Input data
============================================================
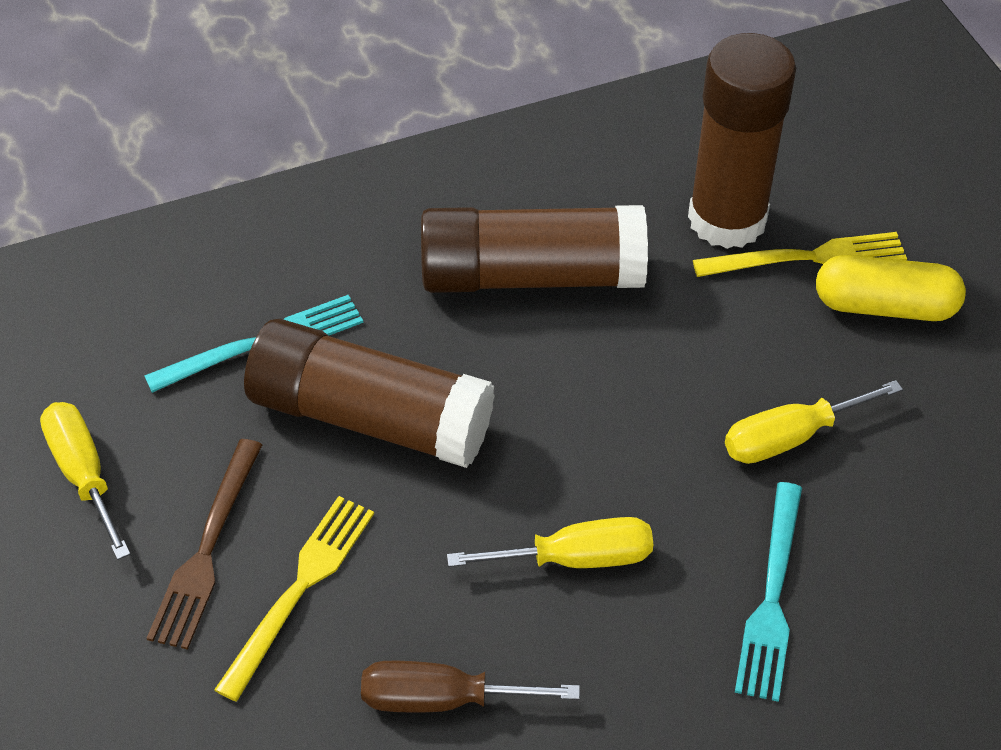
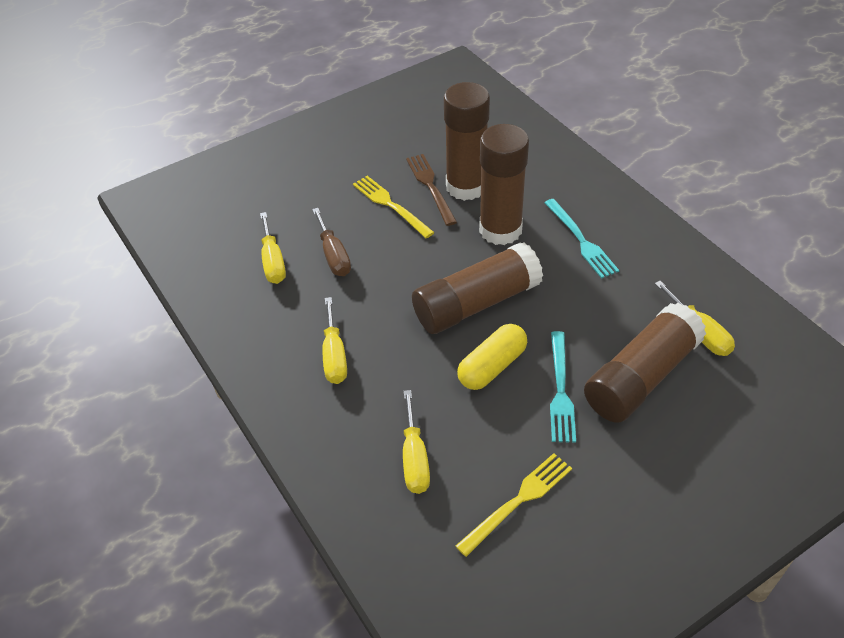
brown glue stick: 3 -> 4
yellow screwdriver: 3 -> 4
============================================================
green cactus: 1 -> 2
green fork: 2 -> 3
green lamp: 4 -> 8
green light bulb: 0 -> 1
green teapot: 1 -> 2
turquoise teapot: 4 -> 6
============================================================
Work to be completed
Since only a count is wanted, give the number of lines in the listing that contain the word "teapot".

Exercise result
2